_GOAL OF THE EXERCISE_: Only lines, not pictures: please repeat exactly the lines from the one with "(541, 281) = (585, 406): green" through the end of the listing.

++++++++

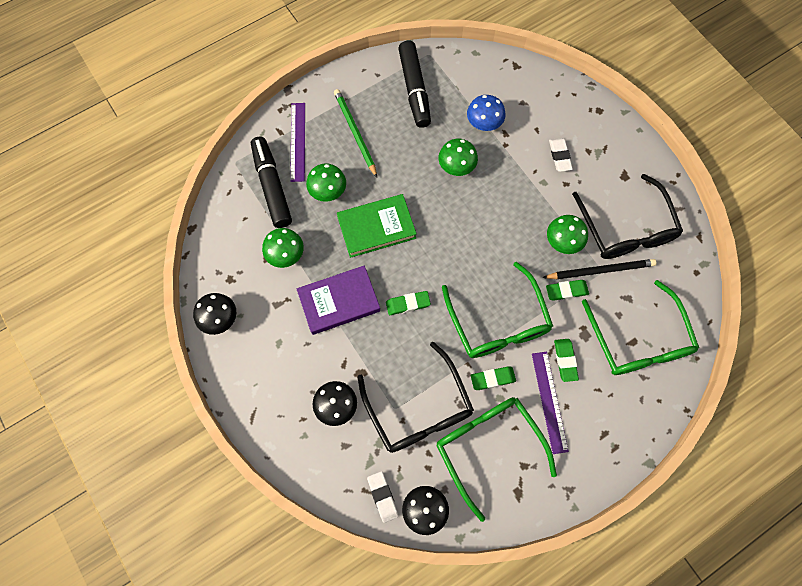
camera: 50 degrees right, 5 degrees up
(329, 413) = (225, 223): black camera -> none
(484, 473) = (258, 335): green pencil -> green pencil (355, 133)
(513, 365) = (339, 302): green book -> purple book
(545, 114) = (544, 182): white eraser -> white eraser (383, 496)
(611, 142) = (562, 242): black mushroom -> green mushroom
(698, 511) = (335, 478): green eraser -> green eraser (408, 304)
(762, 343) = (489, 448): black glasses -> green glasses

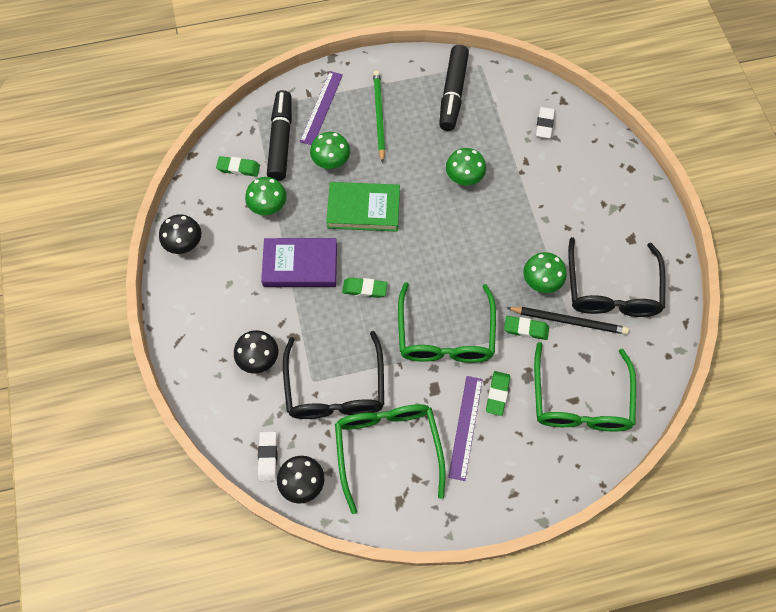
camera: 20 degrees right, 5 degrees down
(483, 124) = (507, 146): blue mushroom -> none
(492, 378) = (418, 386): green eraser -> green eraser (238, 168)
(559, 156) = (572, 199): white eraser -> white eraser (544, 124)

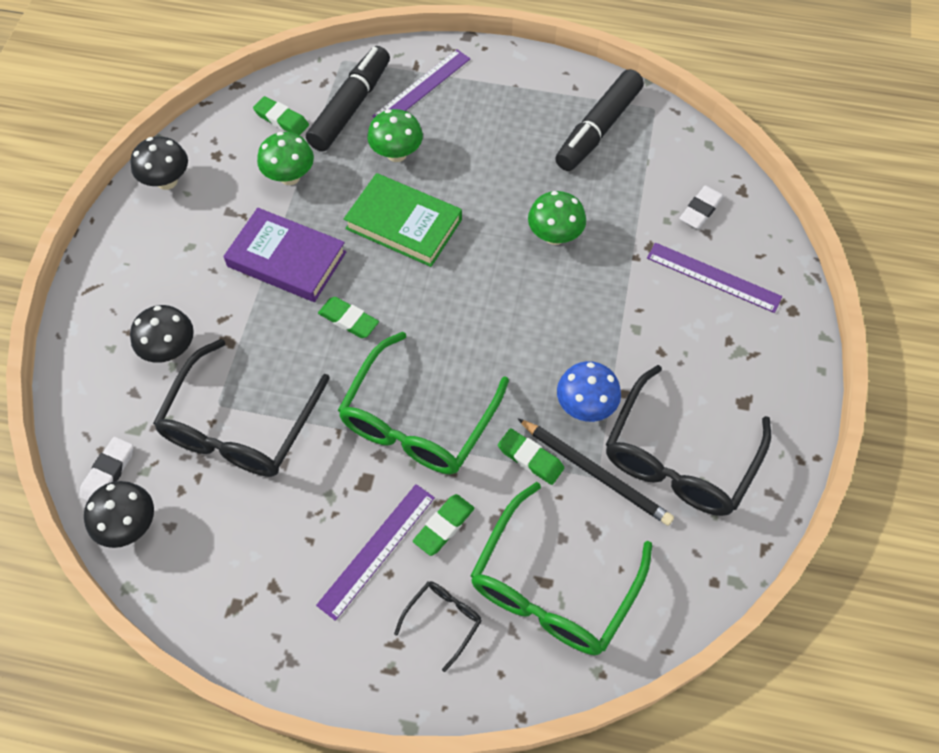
camera: 25 degrees right, 5 degrees down
(379, 116) = (487, 122): green pencil -> none
(388, 449) = (260, 532): green glasses -> none
(528, 451) = (443, 620): none -> black glasses
(541, 281) = (585, 406): green mushroom -> blue mushroom
(574, 166) = (713, 277): none -> purple ruler

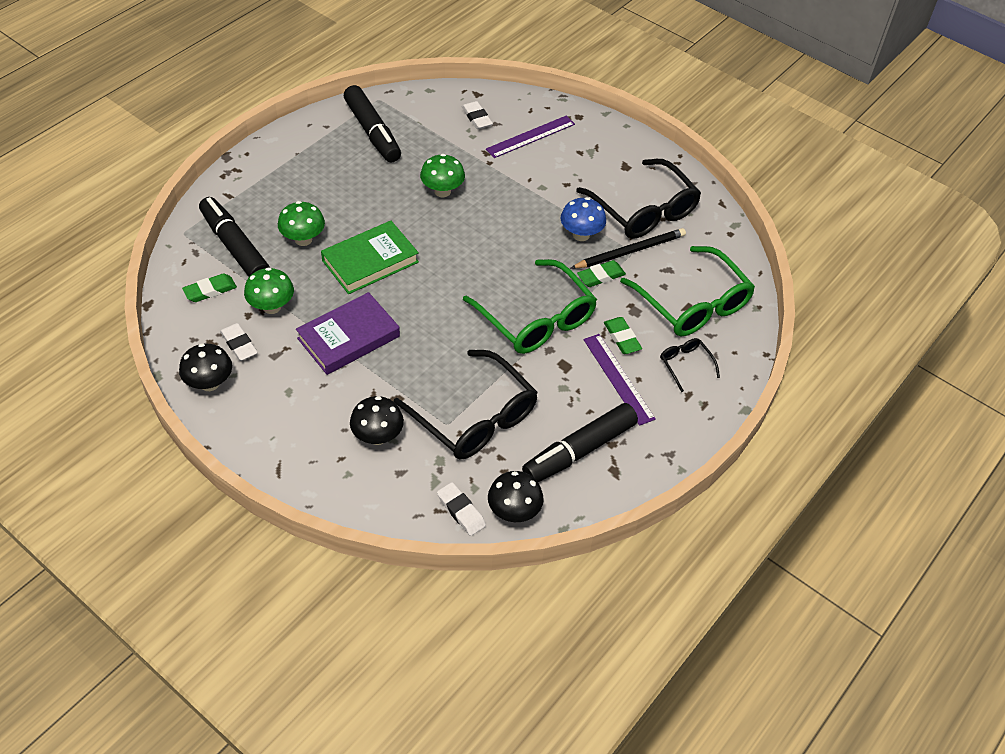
camera: 65 degrees left, 10 degrees down
(226, 177) = (239, 344): none -> white eraser
(245, 554) = (579, 450): none -> black marker
(348, 320) = (429, 323): green eraser -> none
(422, 87) = (253, 200): purple ruler -> none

++++++++

_OUTPUT OF THE TASK_:
(541, 281) = (585, 406): green mushroom -> blue mushroom
(574, 166) = (713, 277): none -> purple ruler

camera: 65 degrees left, 10 degrees down
(226, 177) = (239, 344): none -> white eraser
(245, 554) = (579, 450): none -> black marker
(348, 320) = (429, 323): green eraser -> none
(422, 87) = (253, 200): purple ruler -> none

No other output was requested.